__Exercise__. Copy out the entries exactly, and wherever a picture appears, leave it out.
══════════════════════════════
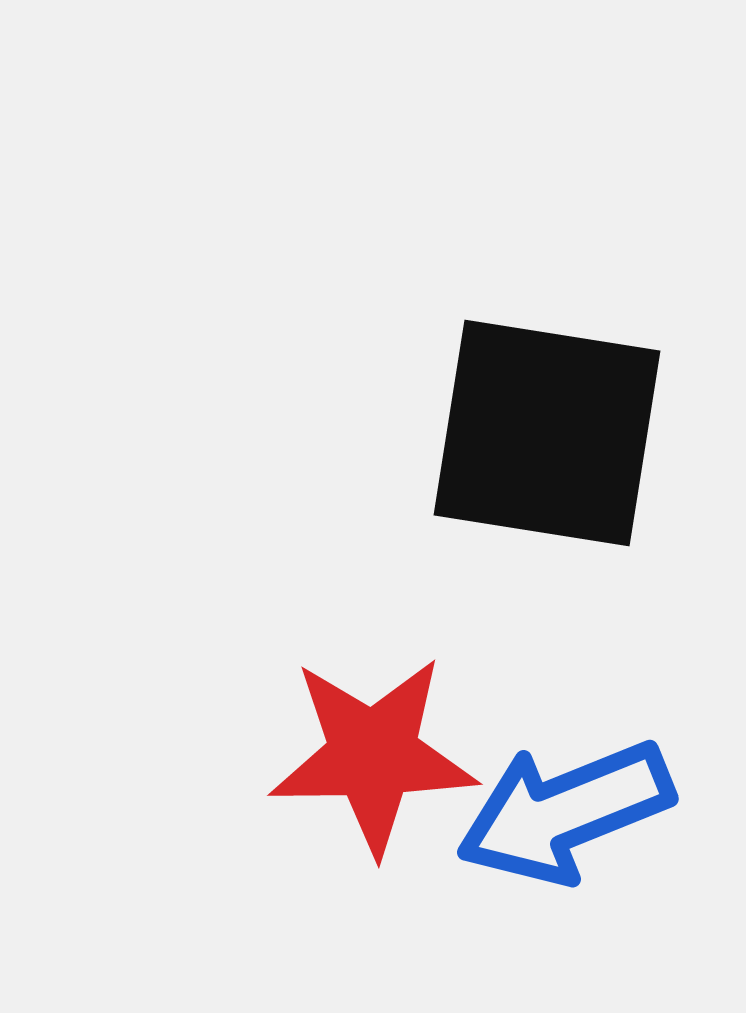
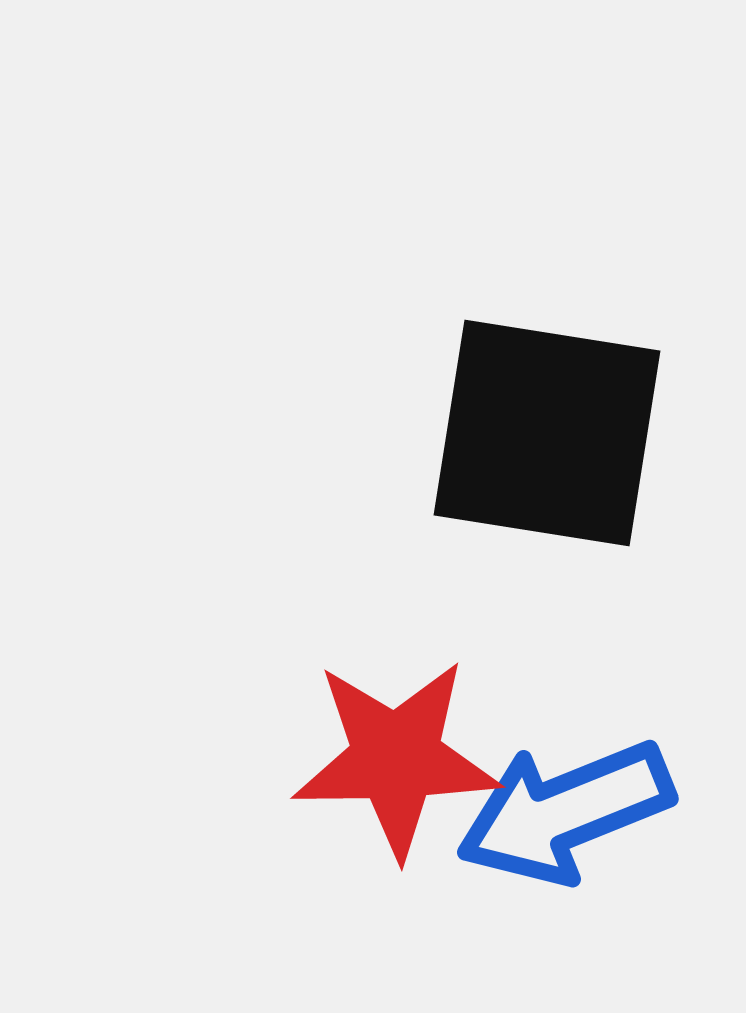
red star: moved 23 px right, 3 px down
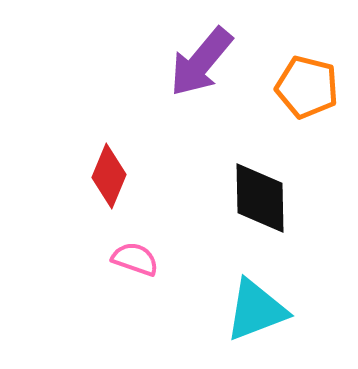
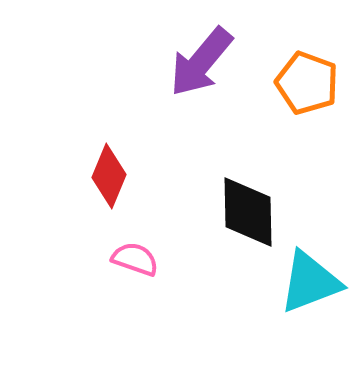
orange pentagon: moved 4 px up; rotated 6 degrees clockwise
black diamond: moved 12 px left, 14 px down
cyan triangle: moved 54 px right, 28 px up
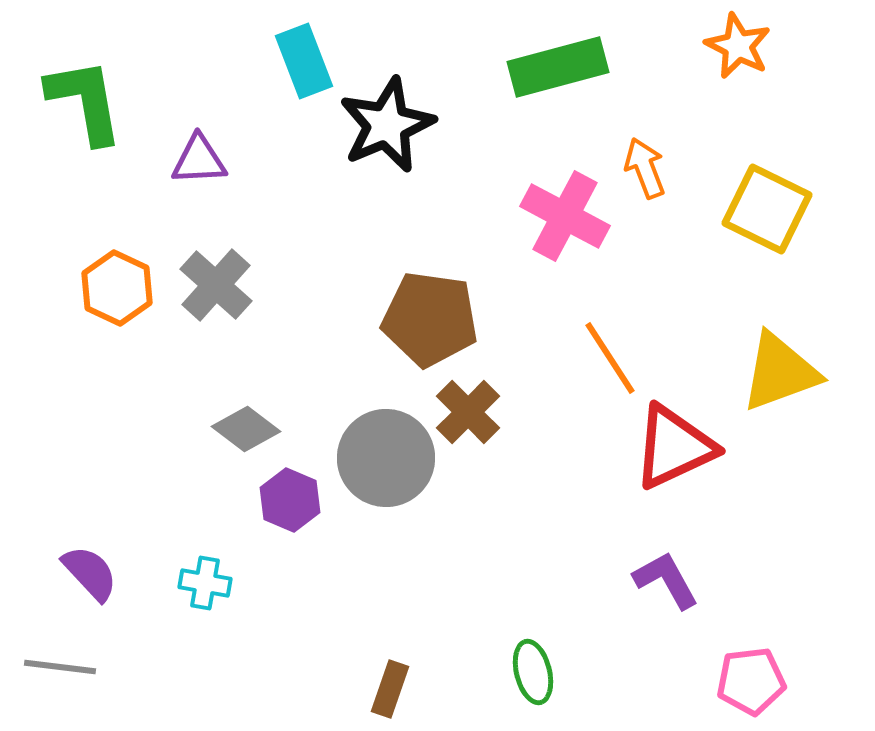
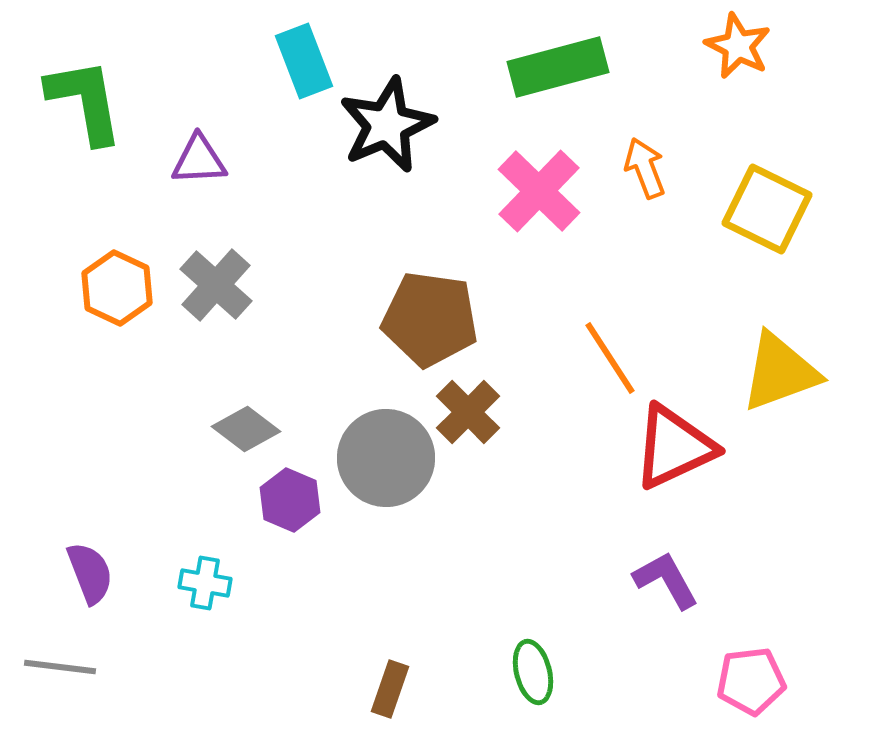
pink cross: moved 26 px left, 25 px up; rotated 16 degrees clockwise
purple semicircle: rotated 22 degrees clockwise
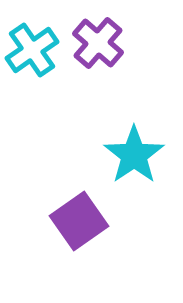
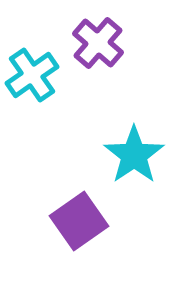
══════════════════════════════
__Answer to the exercise__.
red star: moved 23 px right, 3 px down
orange pentagon: moved 4 px up; rotated 6 degrees clockwise
black diamond: moved 12 px left, 14 px down
cyan triangle: moved 54 px right, 28 px up
pink cross: moved 26 px left, 25 px up; rotated 16 degrees clockwise
purple semicircle: rotated 22 degrees clockwise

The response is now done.